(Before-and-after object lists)

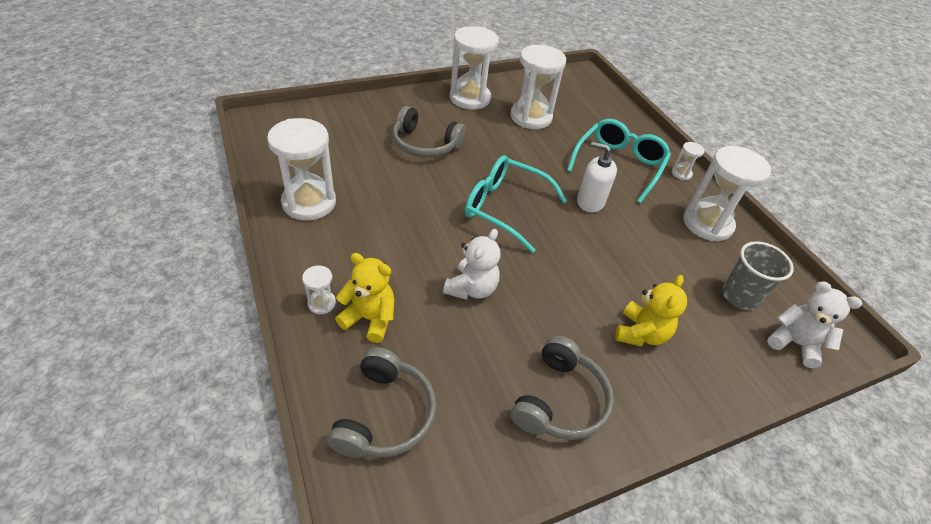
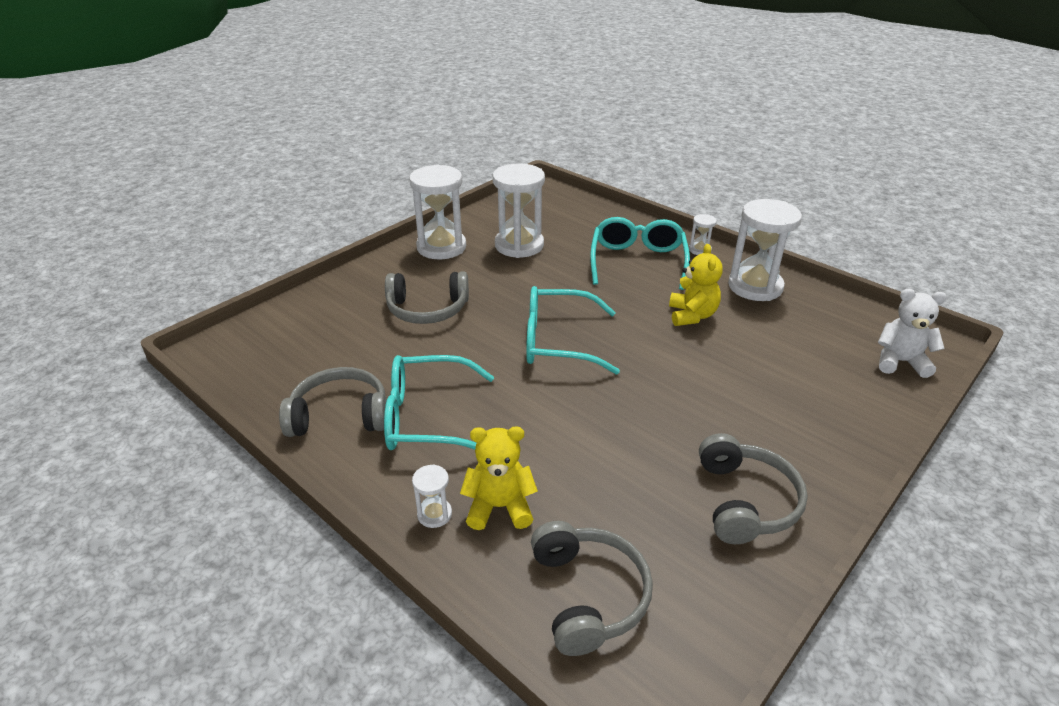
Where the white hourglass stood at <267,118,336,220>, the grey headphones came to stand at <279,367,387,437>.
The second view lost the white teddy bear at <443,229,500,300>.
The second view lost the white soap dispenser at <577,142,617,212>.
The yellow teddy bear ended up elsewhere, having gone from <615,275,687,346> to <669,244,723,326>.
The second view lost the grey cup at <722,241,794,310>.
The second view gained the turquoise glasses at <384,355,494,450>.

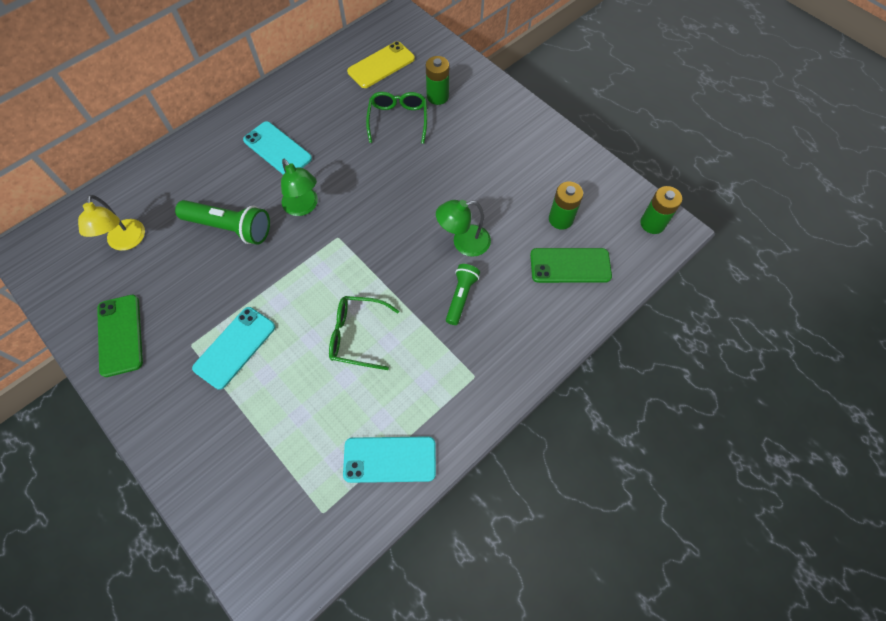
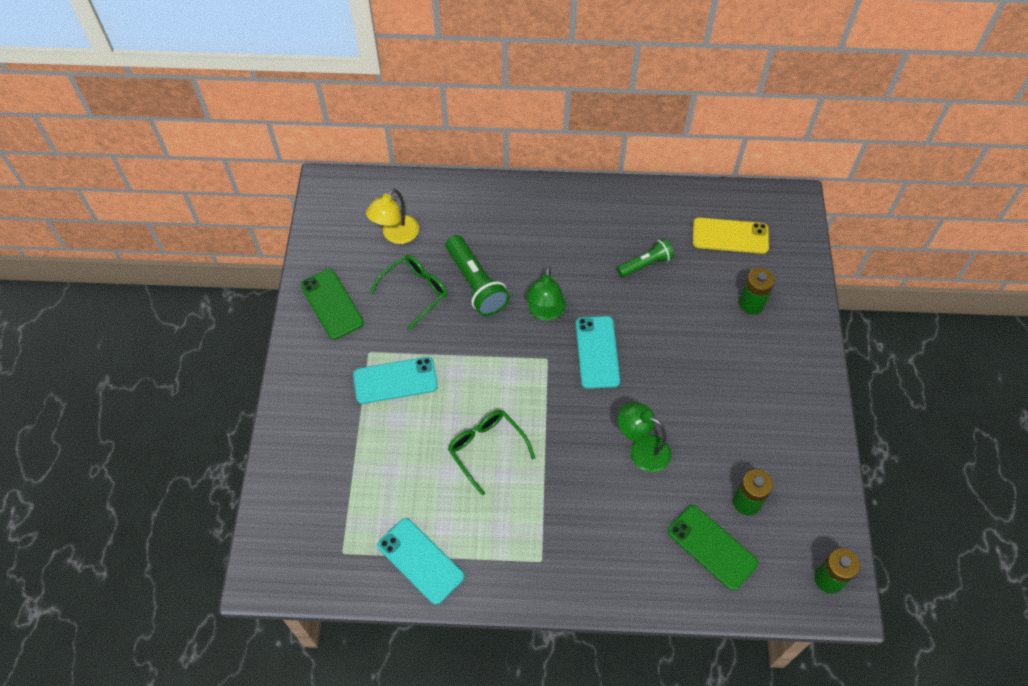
The green phone at <97,295,143,377> ended up facing another way, 60 degrees counterclockwise from before.
The turquoise phone ended up elsewhere, having gone from <243,121,312,175> to <576,316,620,389>.
The green glasses ended up elsewhere, having gone from <366,92,427,144> to <369,255,448,330>.
The green flashlight ended up elsewhere, having gone from <446,264,480,325> to <617,238,674,277>.

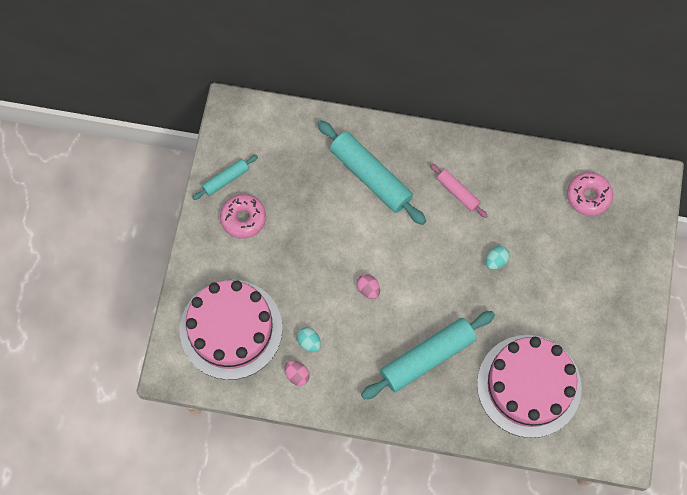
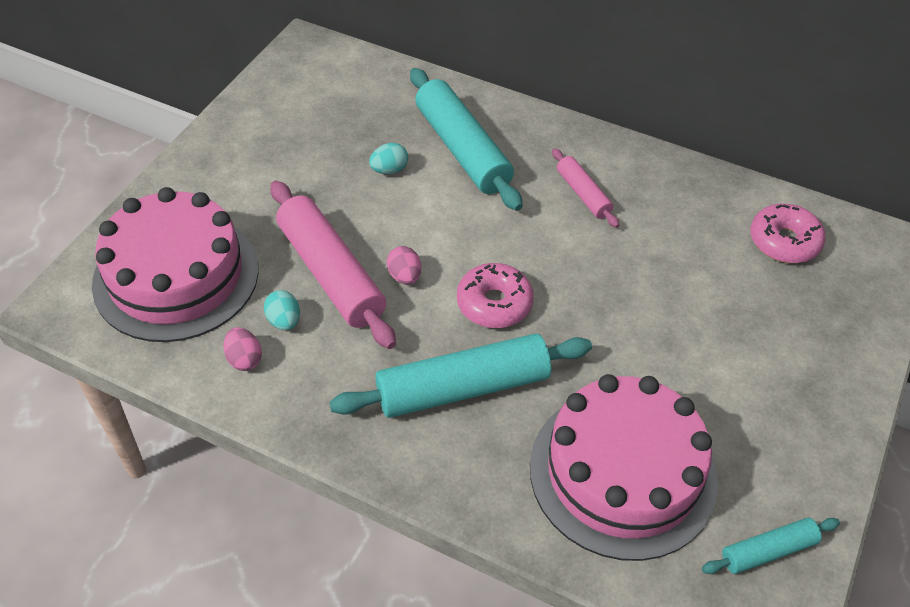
The turquoise rolling pin ended up elsewhere, having gone from <193,155,258,200> to <702,518,840,574>.
The pink donut ended up elsewhere, having gone from <220,194,266,239> to <457,263,534,328>.
The turquoise egg ended up elsewhere, having gone from <486,246,510,270> to <369,143,408,174>.
The second view gained the pink rolling pin at <271,181,396,349>.

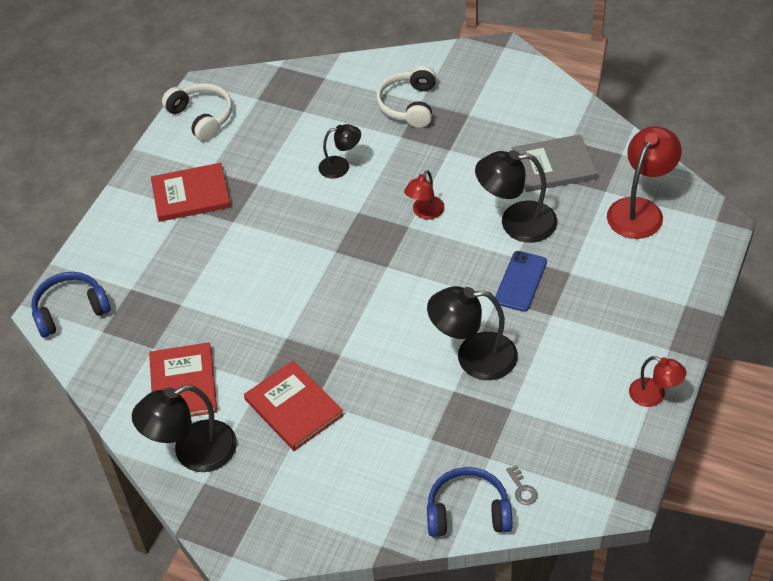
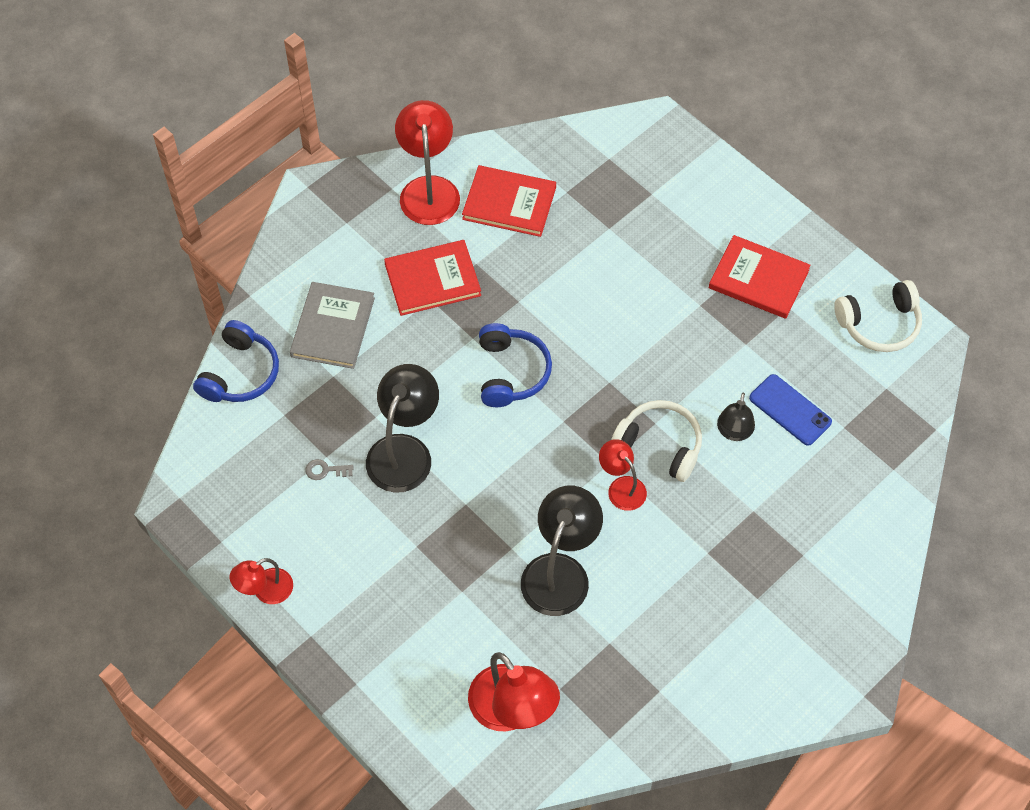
The blue headphones ended up elsewhere, having gone from <31,272,111,337> to <479,323,552,407>.
What was the black lamp at <132,385,237,472> turned into the red lamp at <395,100,460,225>.
The red book at <151,163,231,222> ended up facing another way, 75 degrees counterclockwise from before.
The white headphones ended up elsewhere, having gone from <376,65,436,128> to <611,400,702,482>.
The blue phone ended up elsewhere, having gone from <495,251,547,312> to <749,374,832,446>.
The grey key ended up elsewhere, having gone from <506,465,538,505> to <305,459,354,480>.
The grey book ended up elsewhere, having gone from <512,134,597,192> to <290,282,375,369>.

Task requirements = From the line with "The second view lost the grey" to the final line of the entries above, reproduce each line exactly and nothing else; the pictures stay out.

Exercise response =
The second view lost the grey cup at <722,241,794,310>.
The second view gained the turquoise glasses at <384,355,494,450>.

The green phone at <97,295,143,377> ended up facing another way, 60 degrees counterclockwise from before.
The turquoise phone ended up elsewhere, having gone from <243,121,312,175> to <576,316,620,389>.
The green glasses ended up elsewhere, having gone from <366,92,427,144> to <369,255,448,330>.
The green flashlight ended up elsewhere, having gone from <446,264,480,325> to <617,238,674,277>.

The turquoise rolling pin ended up elsewhere, having gone from <193,155,258,200> to <702,518,840,574>.
The pink donut ended up elsewhere, having gone from <220,194,266,239> to <457,263,534,328>.
The turquoise egg ended up elsewhere, having gone from <486,246,510,270> to <369,143,408,174>.
The second view gained the pink rolling pin at <271,181,396,349>.

The blue headphones ended up elsewhere, having gone from <31,272,111,337> to <479,323,552,407>.
What was the black lamp at <132,385,237,472> turned into the red lamp at <395,100,460,225>.
The red book at <151,163,231,222> ended up facing another way, 75 degrees counterclockwise from before.
The white headphones ended up elsewhere, having gone from <376,65,436,128> to <611,400,702,482>.
The blue phone ended up elsewhere, having gone from <495,251,547,312> to <749,374,832,446>.
The grey key ended up elsewhere, having gone from <506,465,538,505> to <305,459,354,480>.
The grey book ended up elsewhere, having gone from <512,134,597,192> to <290,282,375,369>.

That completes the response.